Instructions for the task: Copy each line below word for word and drop every image.

** Supplied material follows **

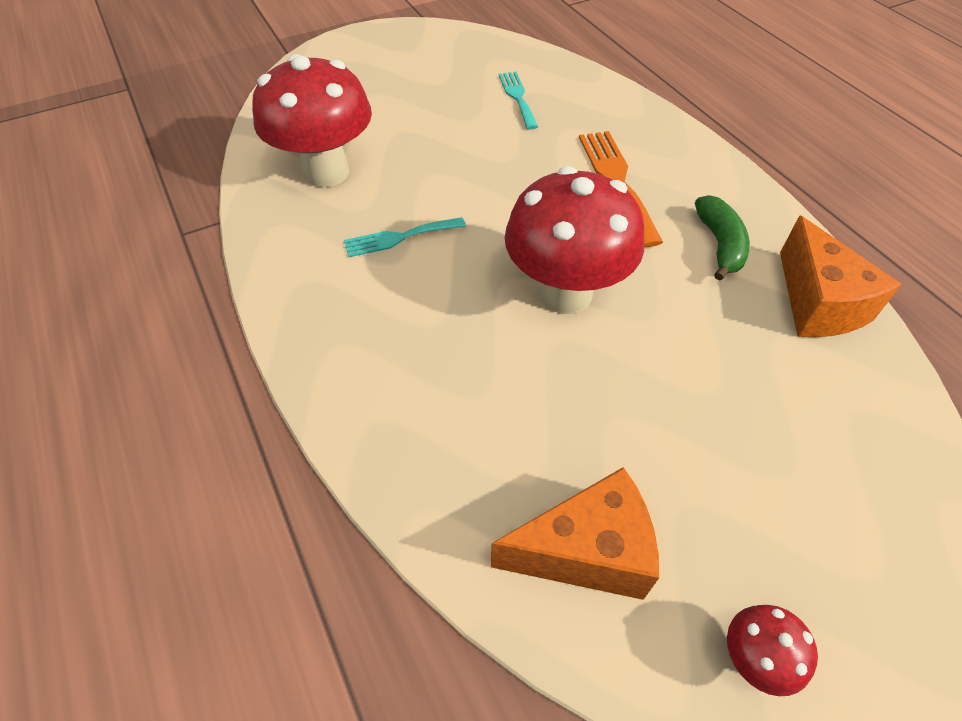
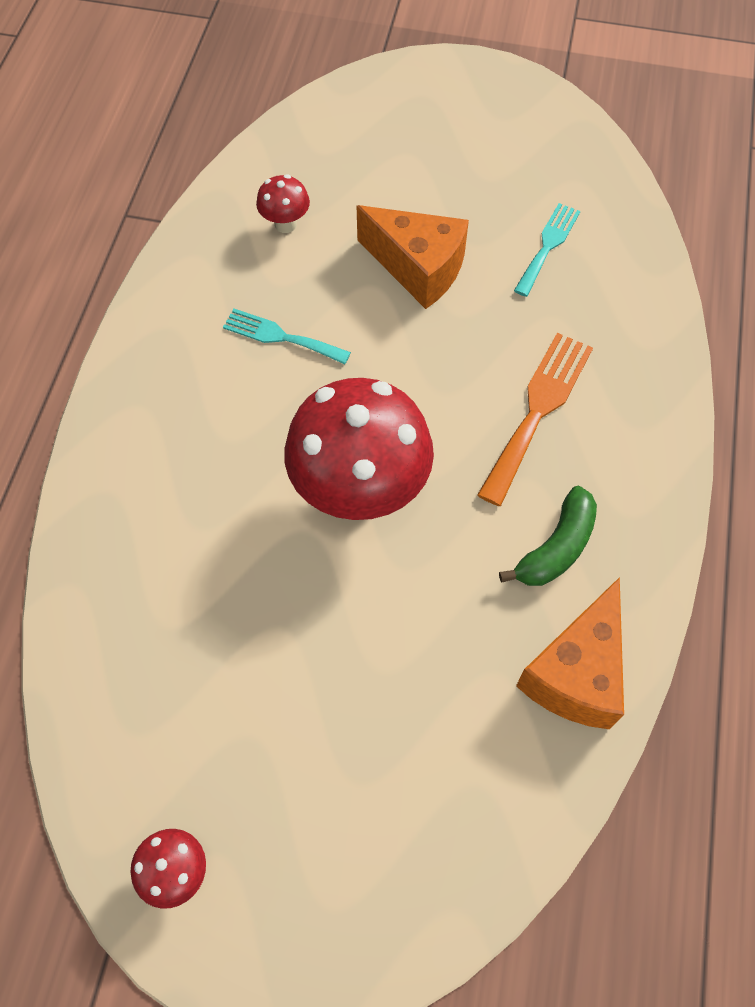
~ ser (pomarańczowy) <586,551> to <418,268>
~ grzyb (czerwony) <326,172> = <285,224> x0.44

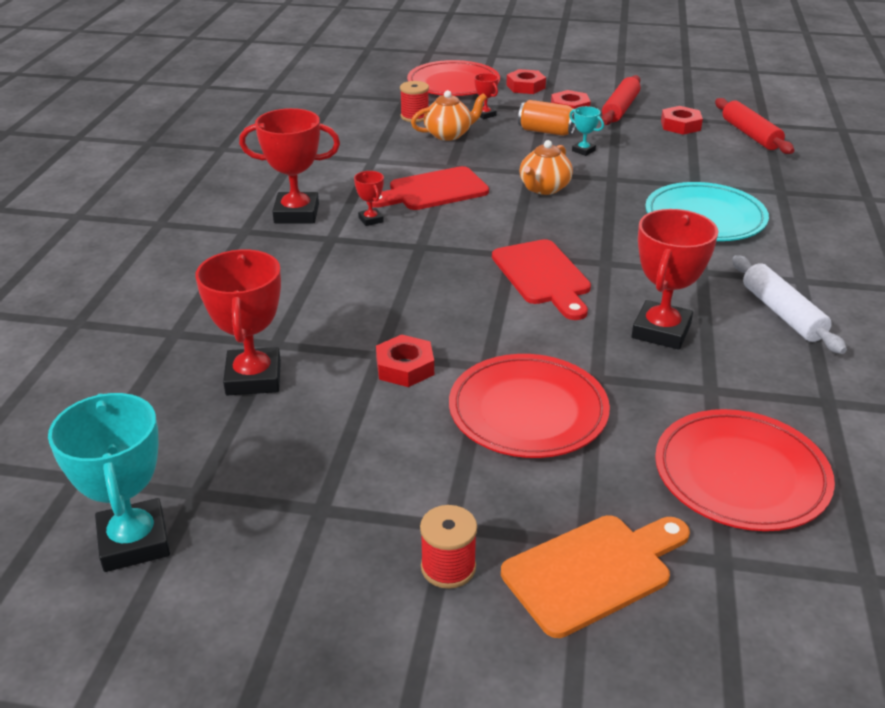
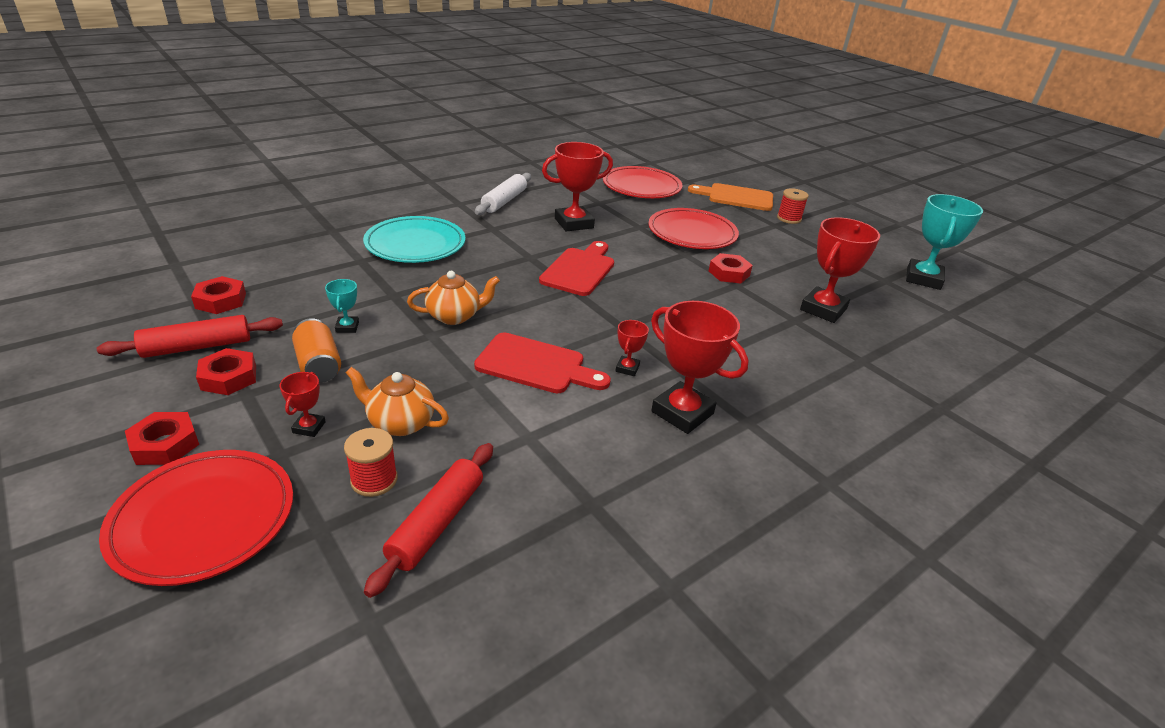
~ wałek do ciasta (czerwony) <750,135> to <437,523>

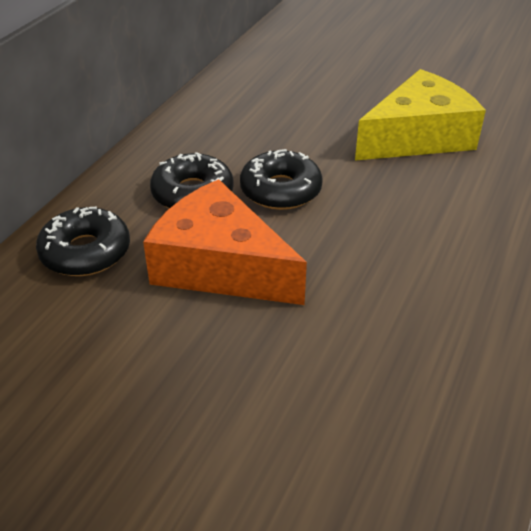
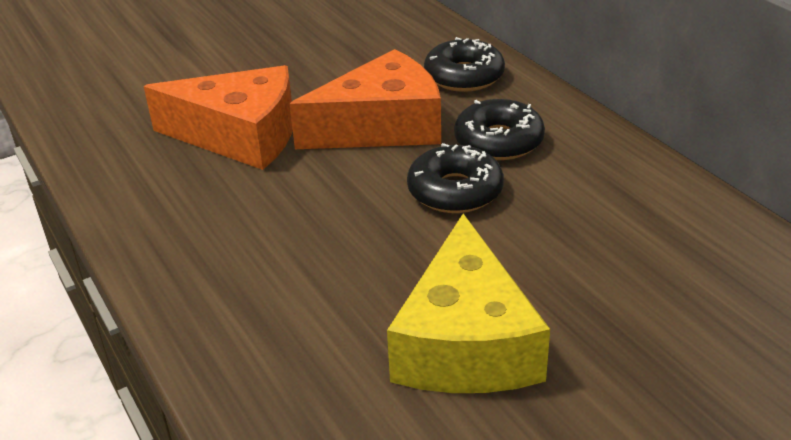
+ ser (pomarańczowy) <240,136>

** End of Supplied material **

Problem solution:
~ ser (pomarańczowy) <586,551> to <418,268>
~ grzyb (czerwony) <326,172> = <285,224> x0.44

~ wałek do ciasta (czerwony) <750,135> to <437,523>

+ ser (pomarańczowy) <240,136>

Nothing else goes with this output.